- TASK ITEM -
Would you repeat word for word the lines of the listing that follows, from the one with "R1: 15k (3V3, VFB) -> 15k (VFB, VRAW)" up to and including the one with "JP1 pin 2: VRAW -> AGND", and leave out the images?

- RECORDS SUPPLIED -
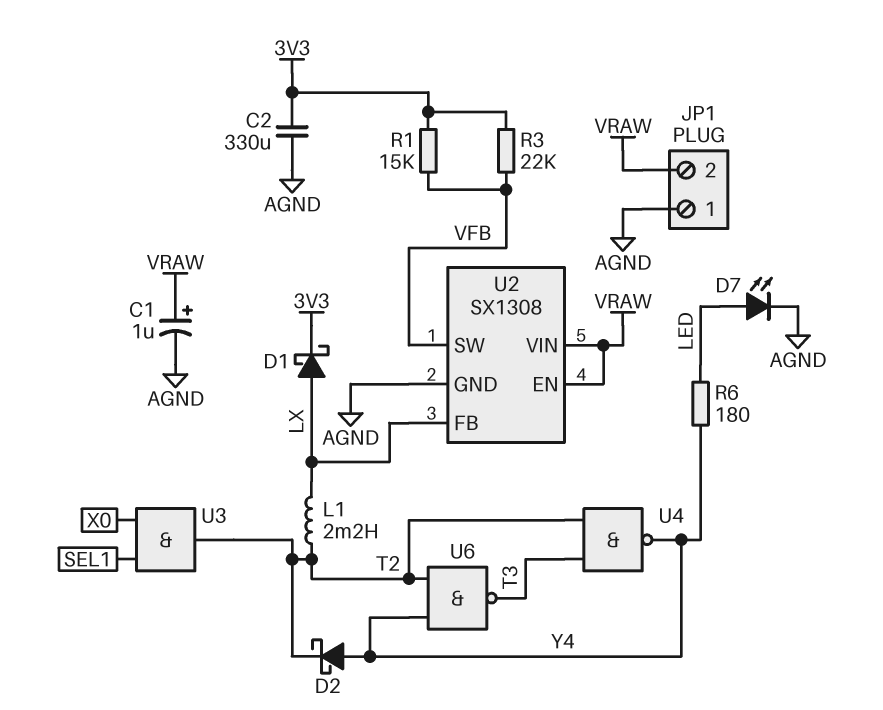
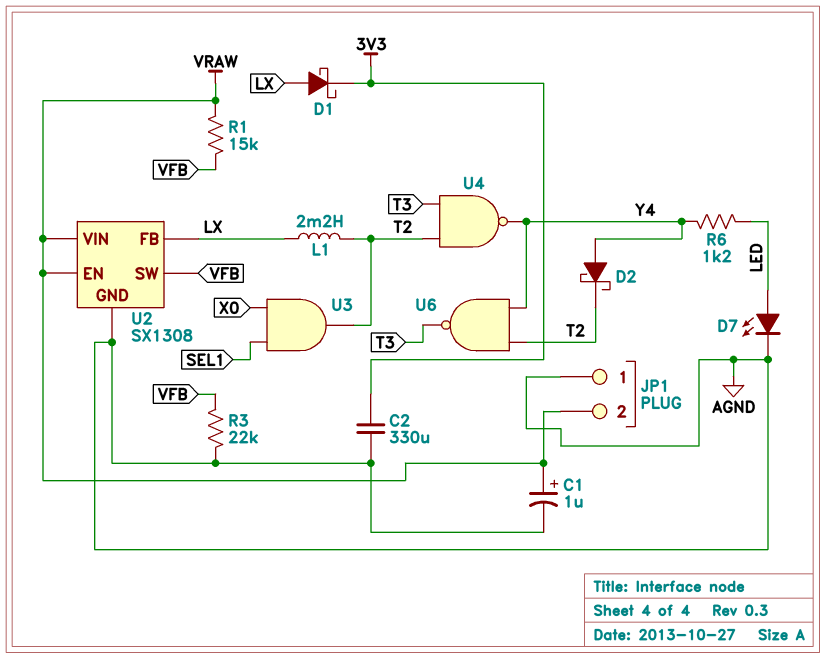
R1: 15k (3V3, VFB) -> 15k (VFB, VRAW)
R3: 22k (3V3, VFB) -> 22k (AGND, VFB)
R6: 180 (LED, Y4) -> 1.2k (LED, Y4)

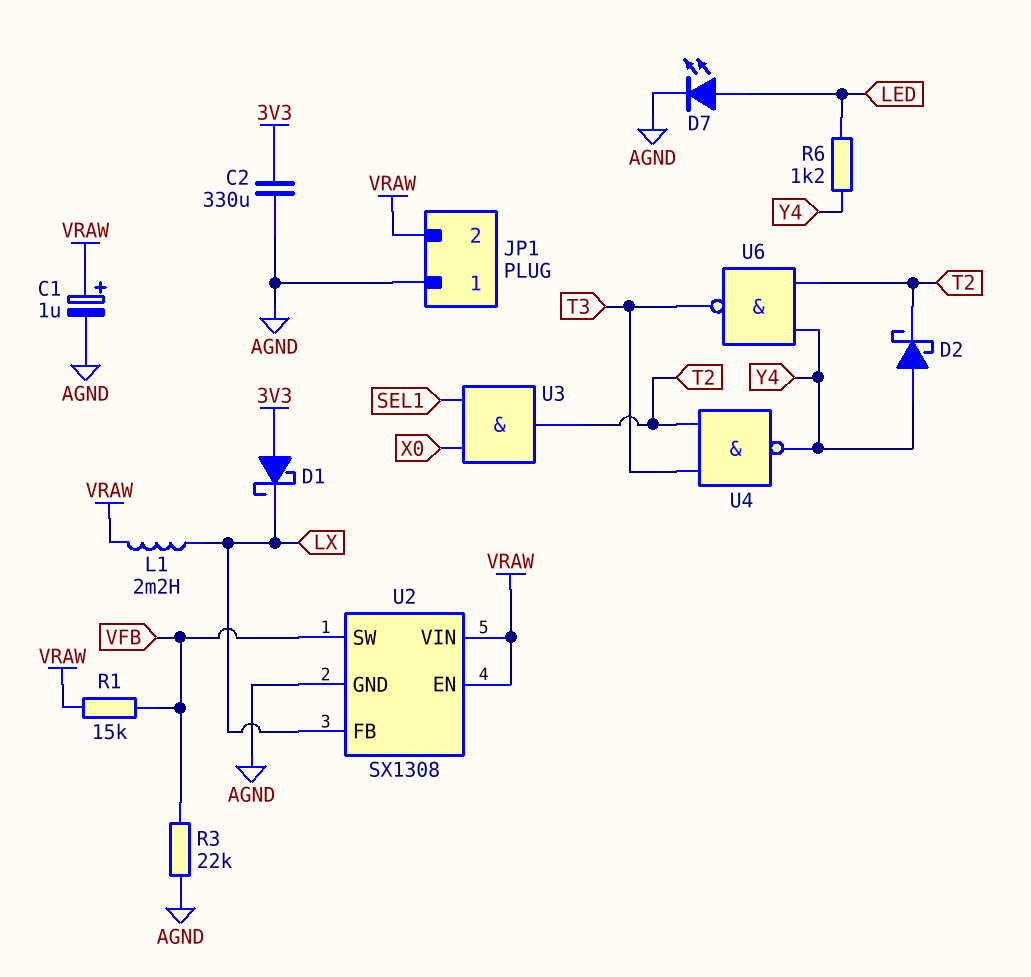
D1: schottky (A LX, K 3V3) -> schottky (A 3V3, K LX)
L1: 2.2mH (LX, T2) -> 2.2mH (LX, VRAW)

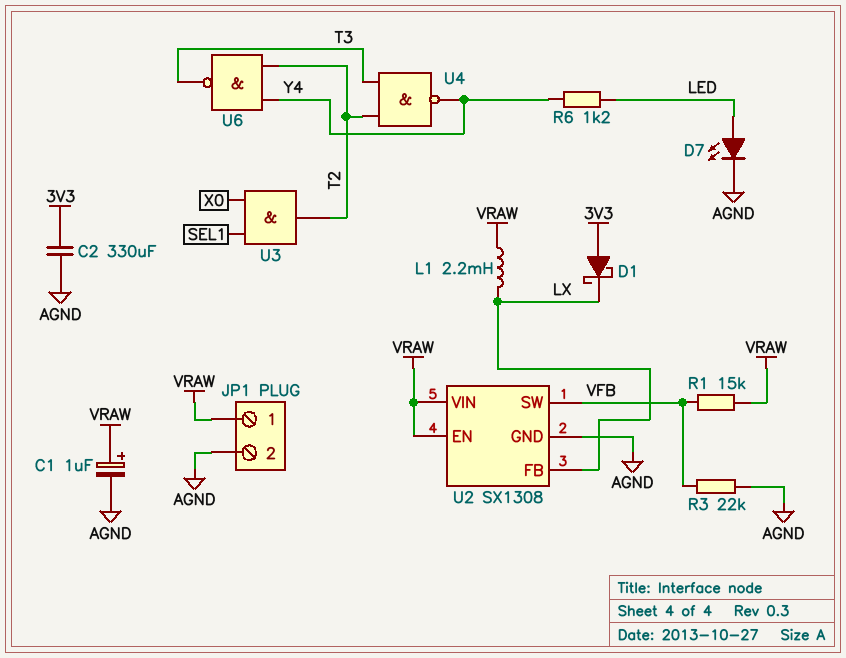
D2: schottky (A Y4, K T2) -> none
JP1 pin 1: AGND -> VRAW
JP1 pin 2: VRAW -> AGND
...
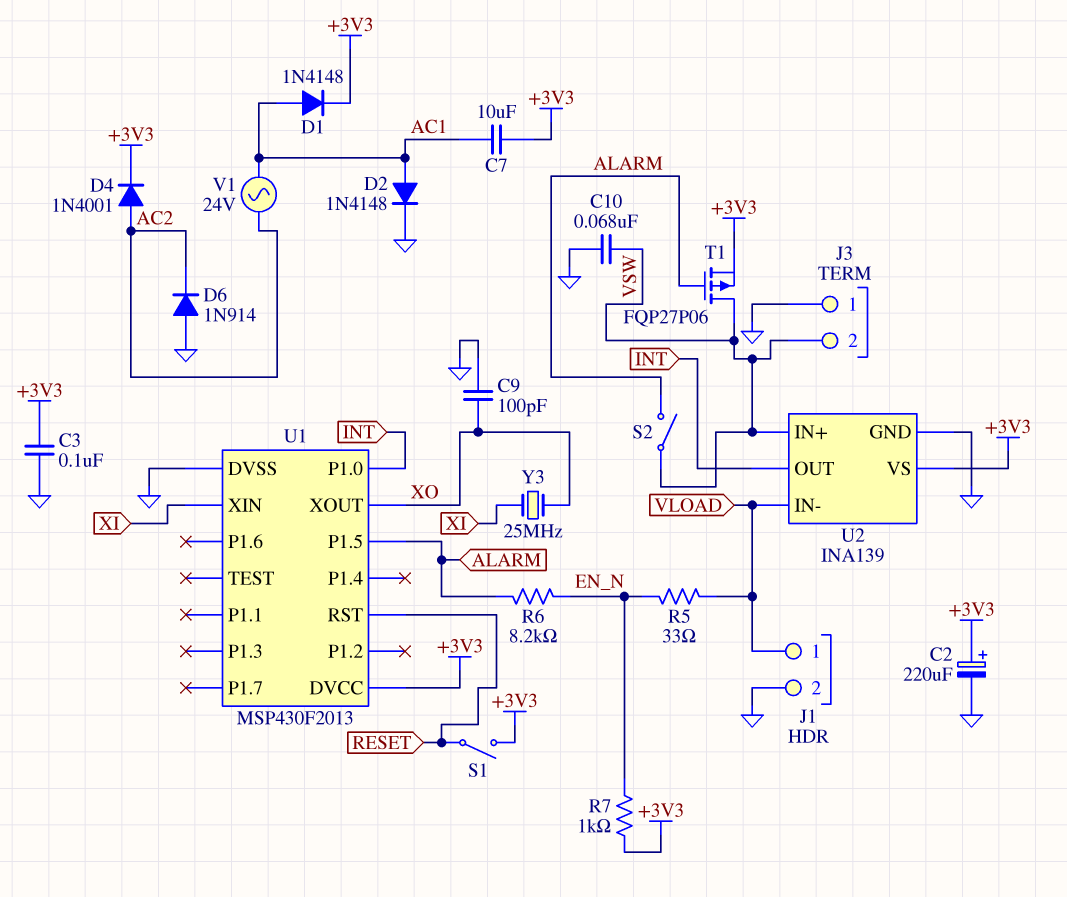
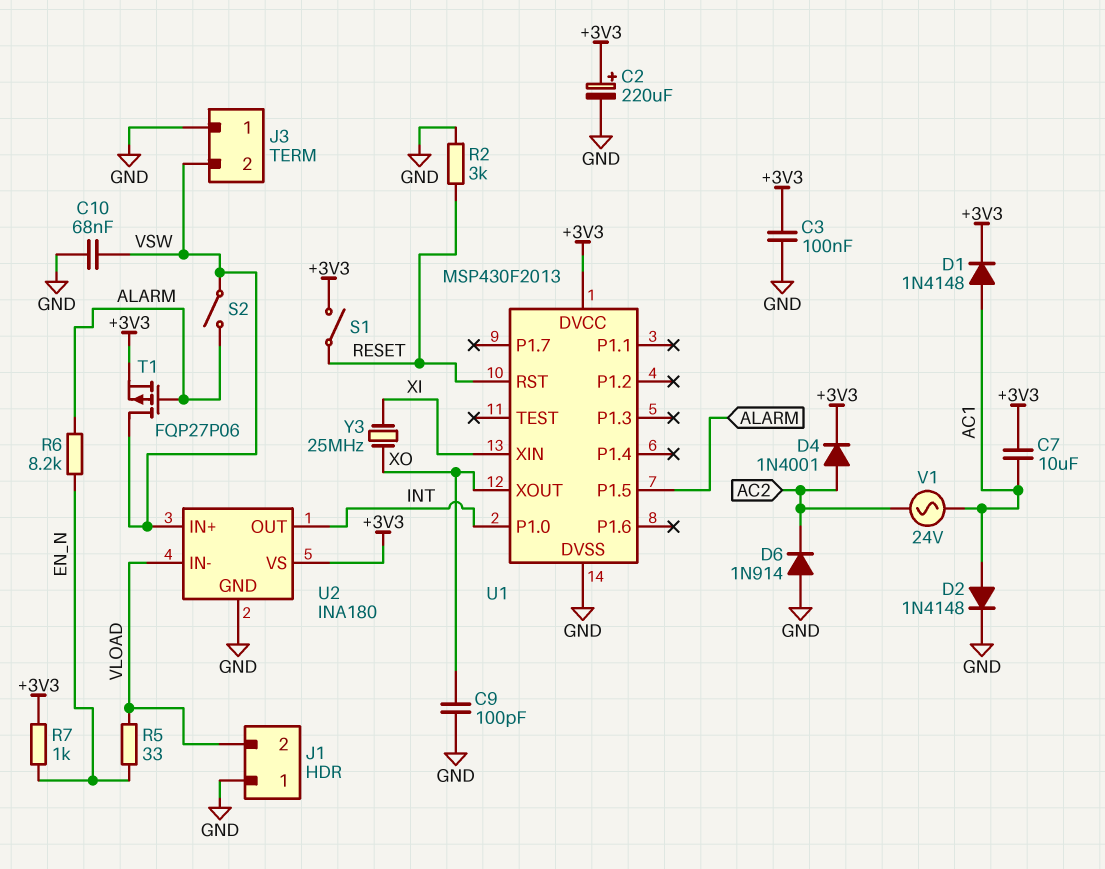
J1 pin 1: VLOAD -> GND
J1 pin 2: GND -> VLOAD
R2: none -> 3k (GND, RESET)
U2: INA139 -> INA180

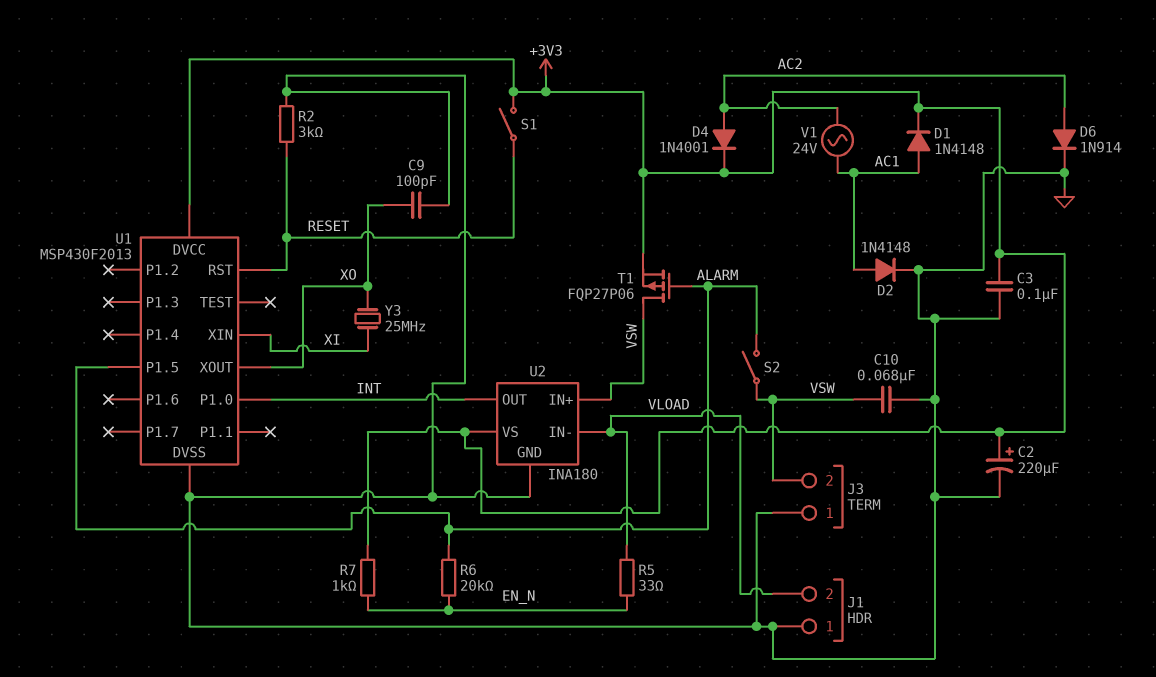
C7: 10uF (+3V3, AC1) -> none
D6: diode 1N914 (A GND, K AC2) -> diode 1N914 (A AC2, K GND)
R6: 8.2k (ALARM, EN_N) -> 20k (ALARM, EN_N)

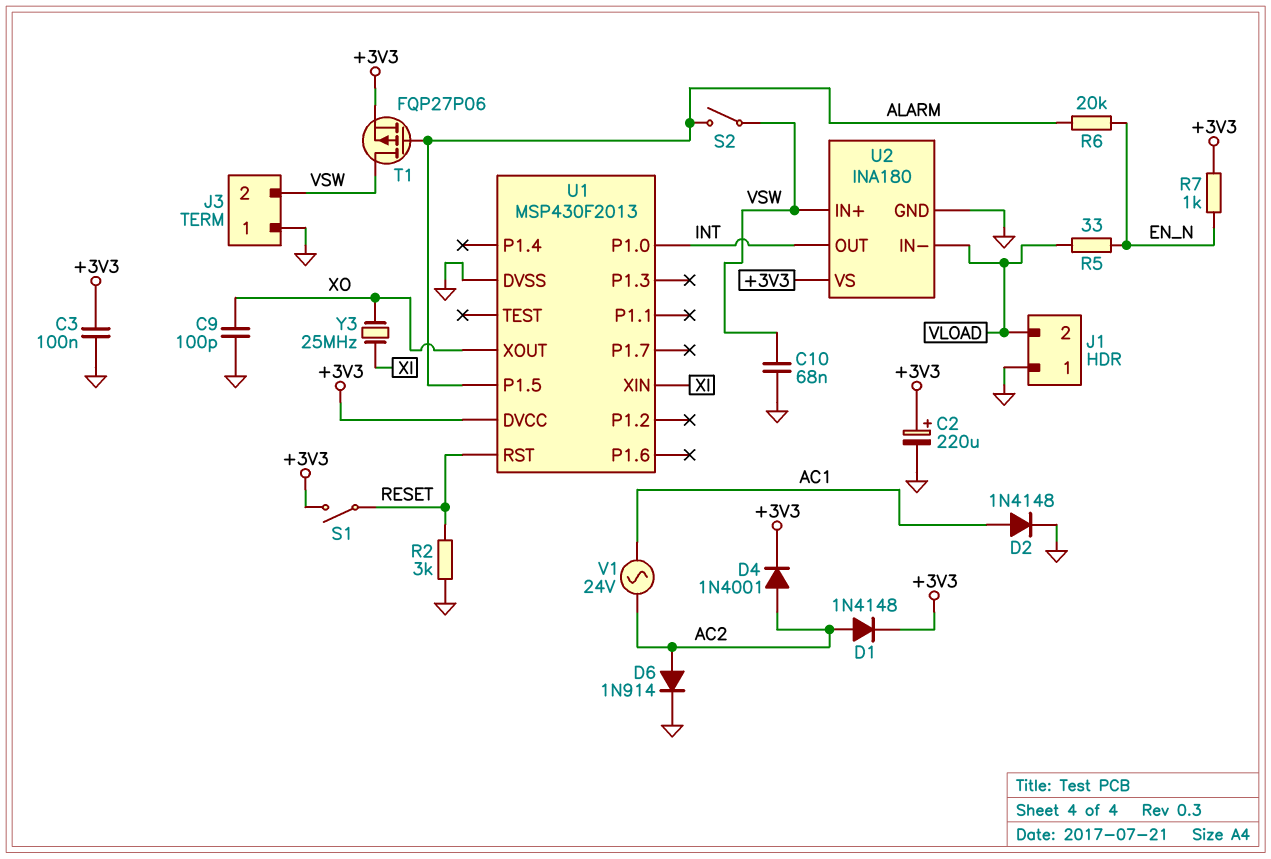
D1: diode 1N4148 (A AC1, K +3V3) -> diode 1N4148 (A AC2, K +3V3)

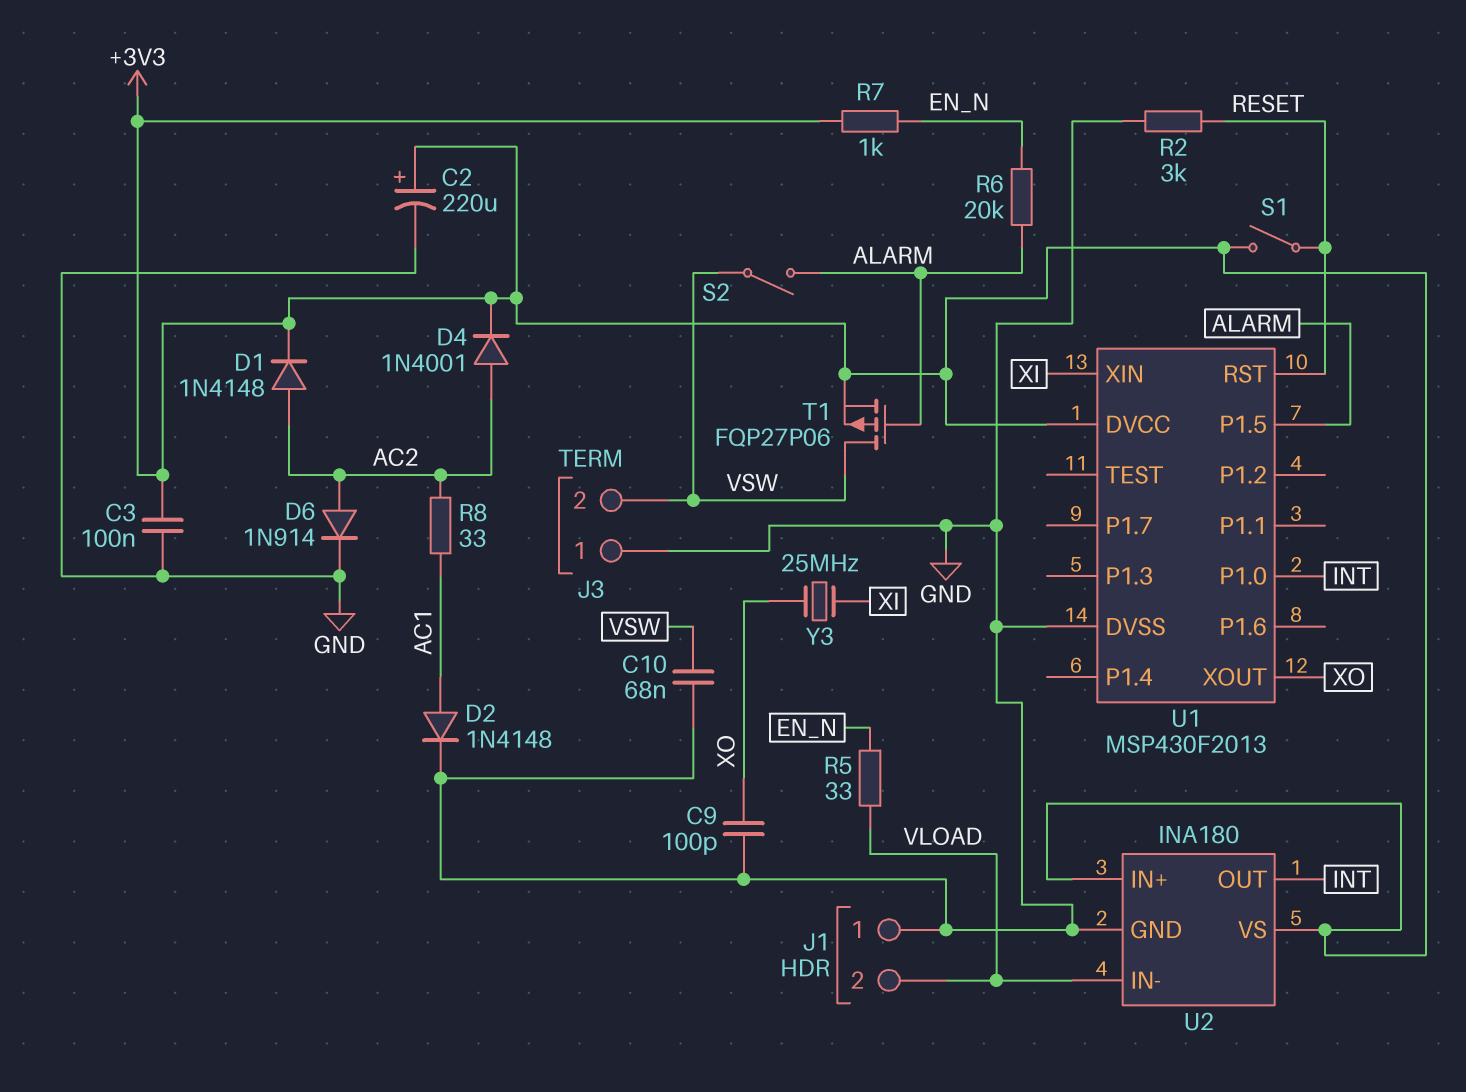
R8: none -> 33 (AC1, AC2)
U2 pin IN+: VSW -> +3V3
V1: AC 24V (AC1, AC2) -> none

- PROBLEM SOLUTION -
R1: 15k (3V3, VFB) -> 15k (VFB, VRAW)
R3: 22k (3V3, VFB) -> 22k (AGND, VFB)
R6: 180 (LED, Y4) -> 1.2k (LED, Y4)

D1: schottky (A LX, K 3V3) -> schottky (A 3V3, K LX)
L1: 2.2mH (LX, T2) -> 2.2mH (LX, VRAW)

D2: schottky (A Y4, K T2) -> none
JP1 pin 1: AGND -> VRAW
JP1 pin 2: VRAW -> AGND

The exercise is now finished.